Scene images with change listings
•••

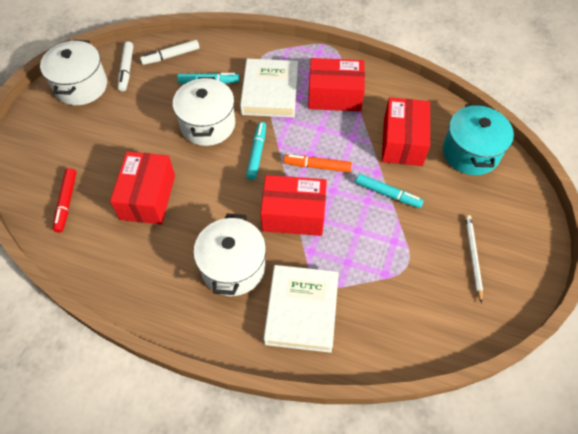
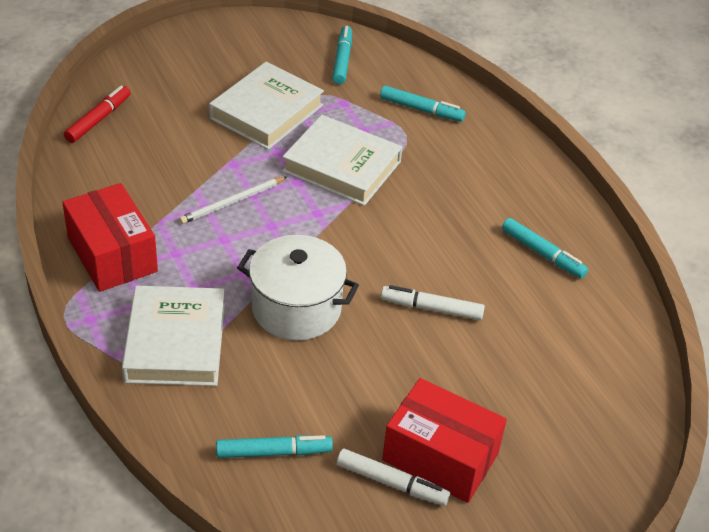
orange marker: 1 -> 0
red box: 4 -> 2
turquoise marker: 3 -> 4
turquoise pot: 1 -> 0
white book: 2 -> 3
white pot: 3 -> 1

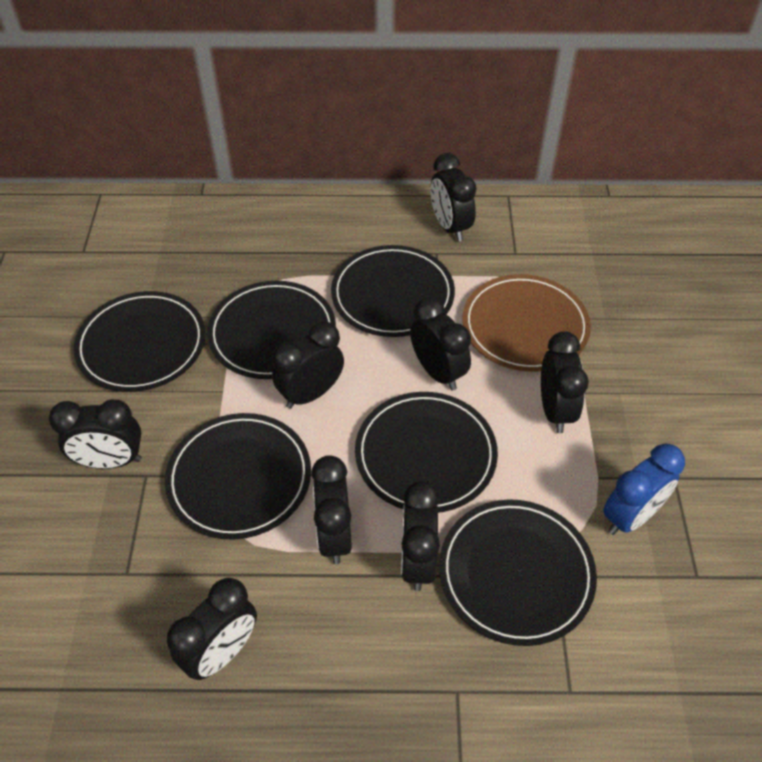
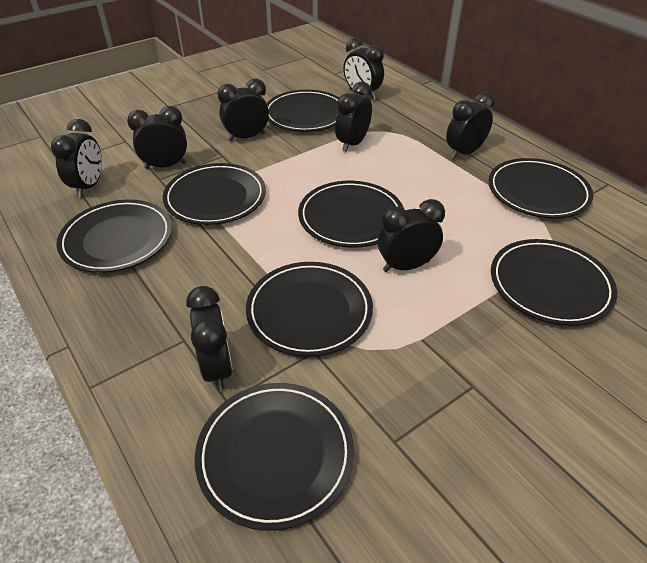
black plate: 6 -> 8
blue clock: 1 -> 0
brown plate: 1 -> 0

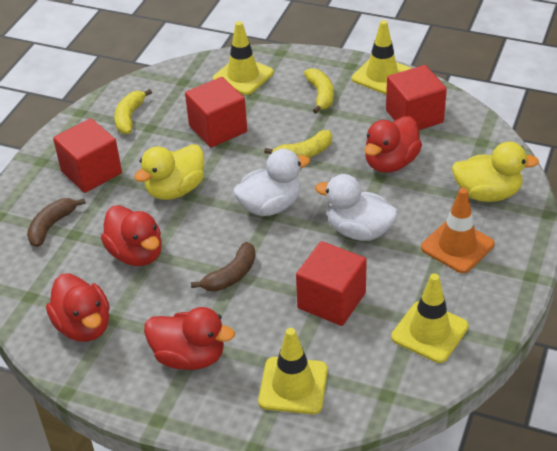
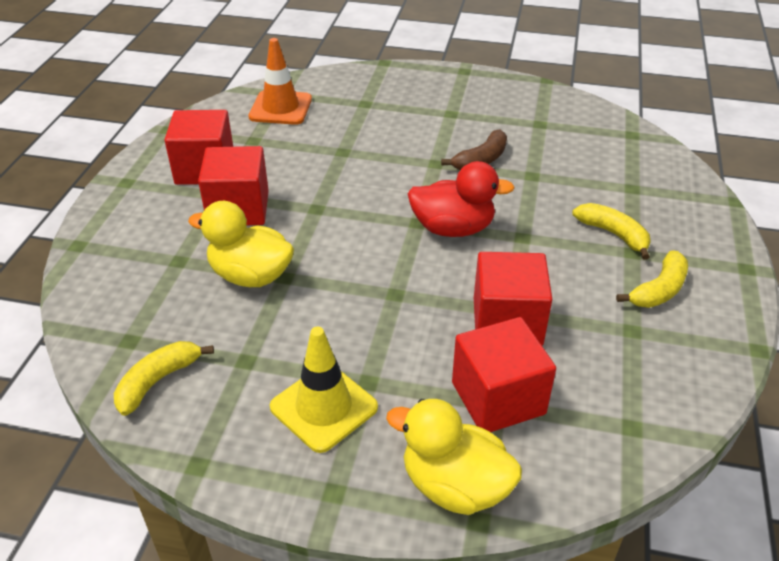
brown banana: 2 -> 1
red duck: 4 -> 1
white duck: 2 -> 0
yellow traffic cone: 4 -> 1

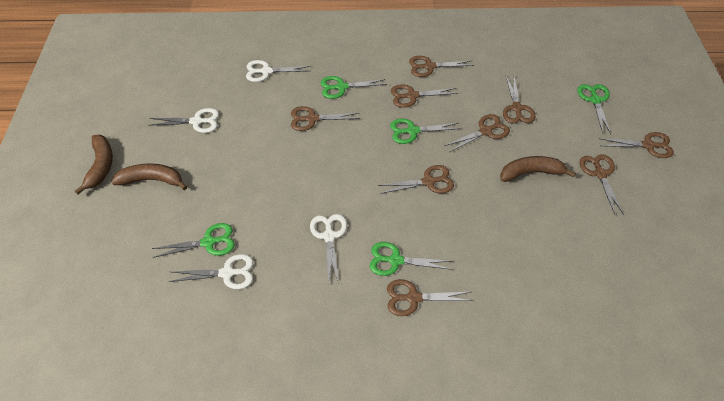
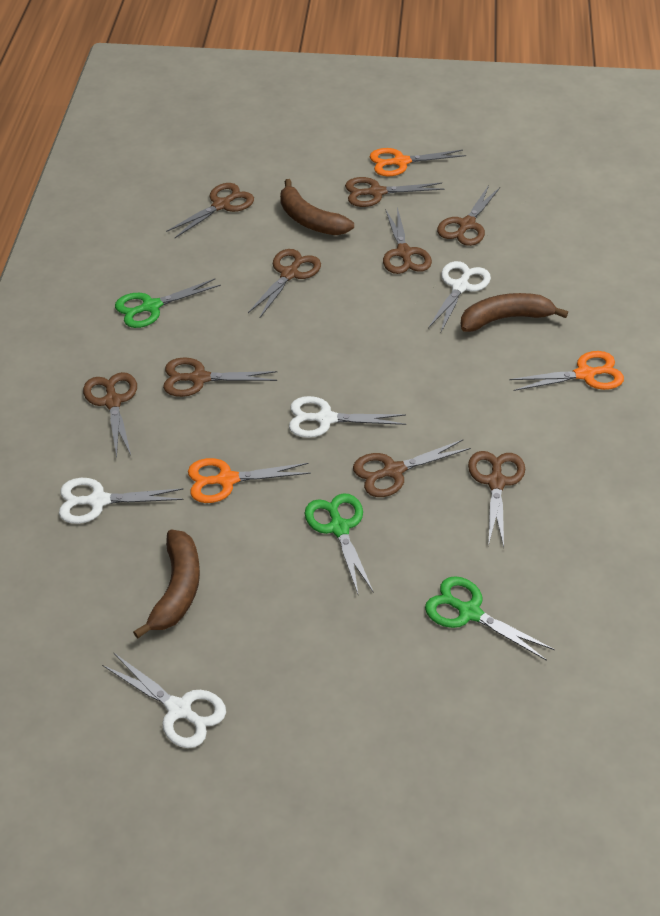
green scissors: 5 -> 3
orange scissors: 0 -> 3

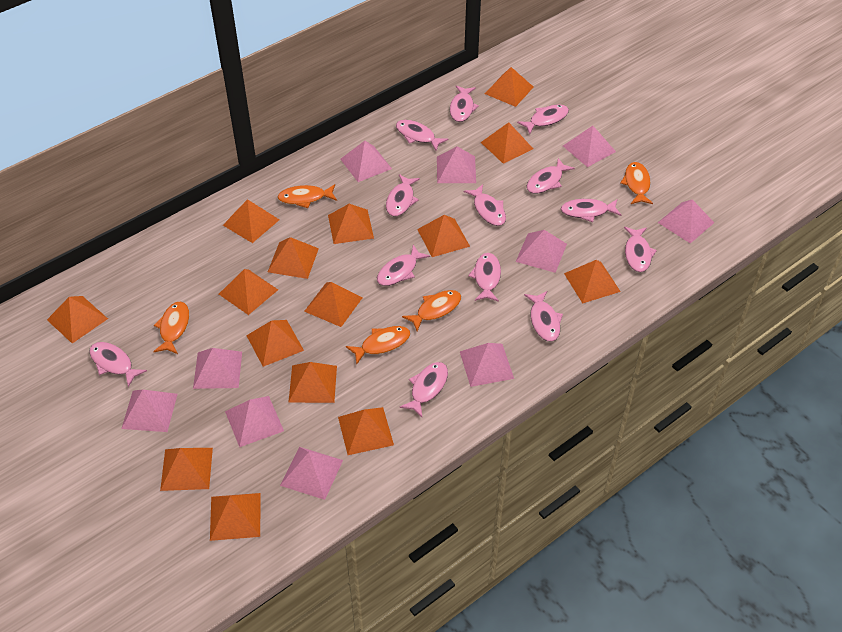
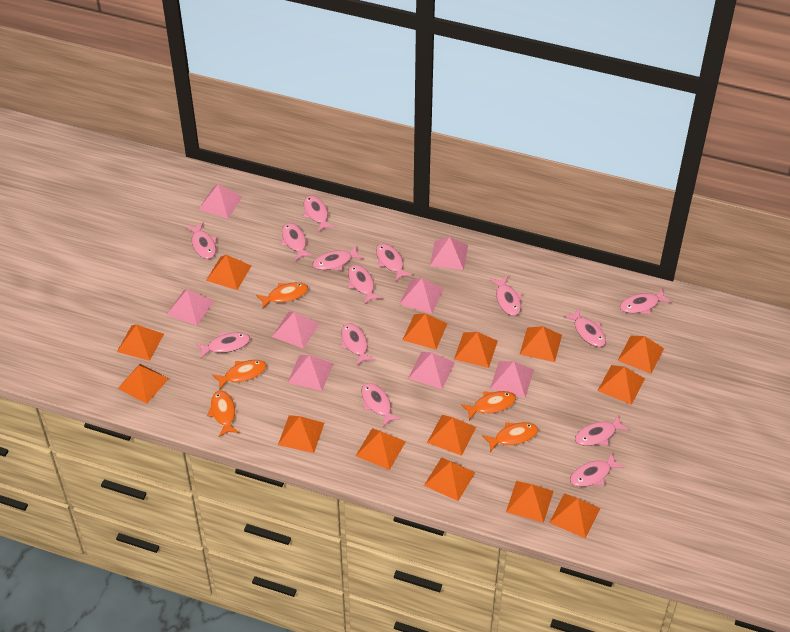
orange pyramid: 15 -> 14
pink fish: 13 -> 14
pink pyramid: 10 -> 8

•••

§ Your instructions
The answer must be the data above, repeated exactly, with no pictures.

§ Exercise answer
orange marker: 1 -> 0
red box: 4 -> 2
turquoise marker: 3 -> 4
turquoise pot: 1 -> 0
white book: 2 -> 3
white pot: 3 -> 1

black plate: 6 -> 8
blue clock: 1 -> 0
brown plate: 1 -> 0

brown banana: 2 -> 1
red duck: 4 -> 1
white duck: 2 -> 0
yellow traffic cone: 4 -> 1

green scissors: 5 -> 3
orange scissors: 0 -> 3

orange pyramid: 15 -> 14
pink fish: 13 -> 14
pink pyramid: 10 -> 8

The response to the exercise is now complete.